_COLLECTED MATERIAL_:
-- Opening Marker --

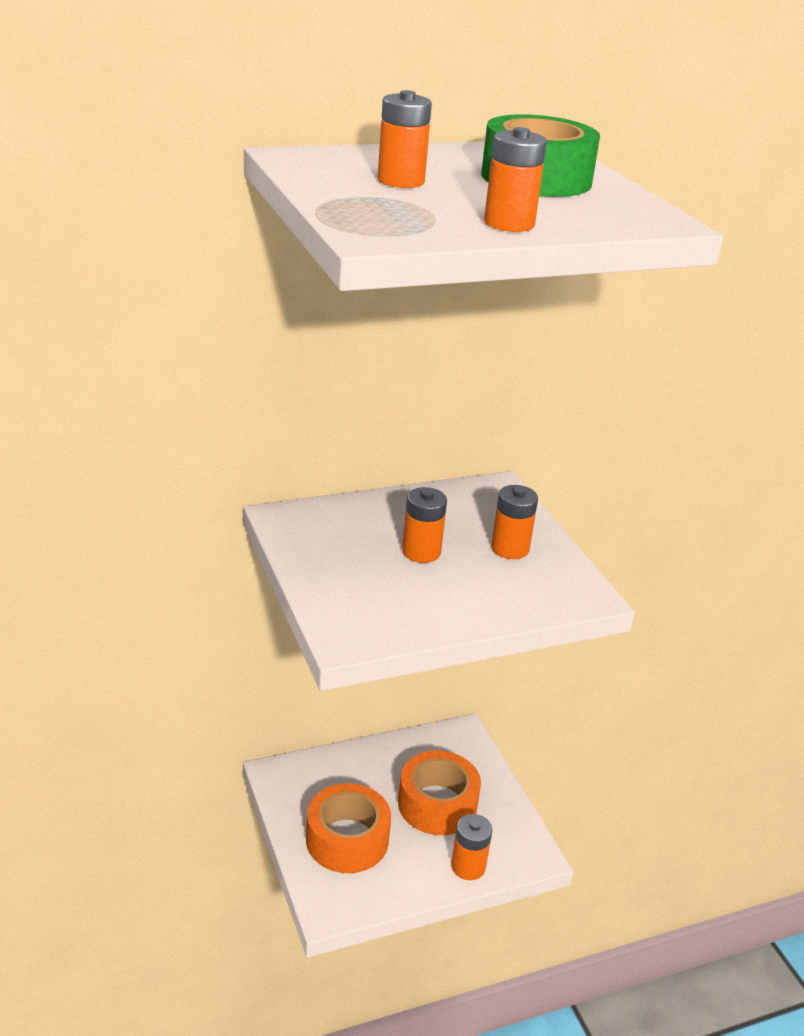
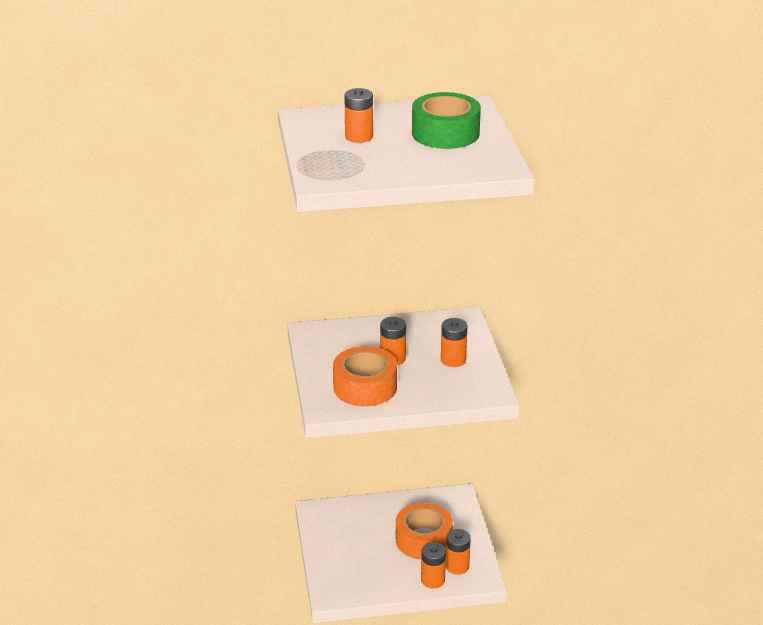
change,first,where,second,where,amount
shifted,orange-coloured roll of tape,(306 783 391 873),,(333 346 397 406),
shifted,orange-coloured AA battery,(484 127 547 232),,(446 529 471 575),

-- Closing Marker --

_WHAT YOU ARE ASKED TO DO_:
Find the string "coloured" in the material above, and report every line where it occurs.

_SOLUTION FOR THIS PROBLEM_:
shifted,orange-coloured roll of tape,(306 783 391 873),,(333 346 397 406),
shifted,orange-coloured AA battery,(484 127 547 232),,(446 529 471 575),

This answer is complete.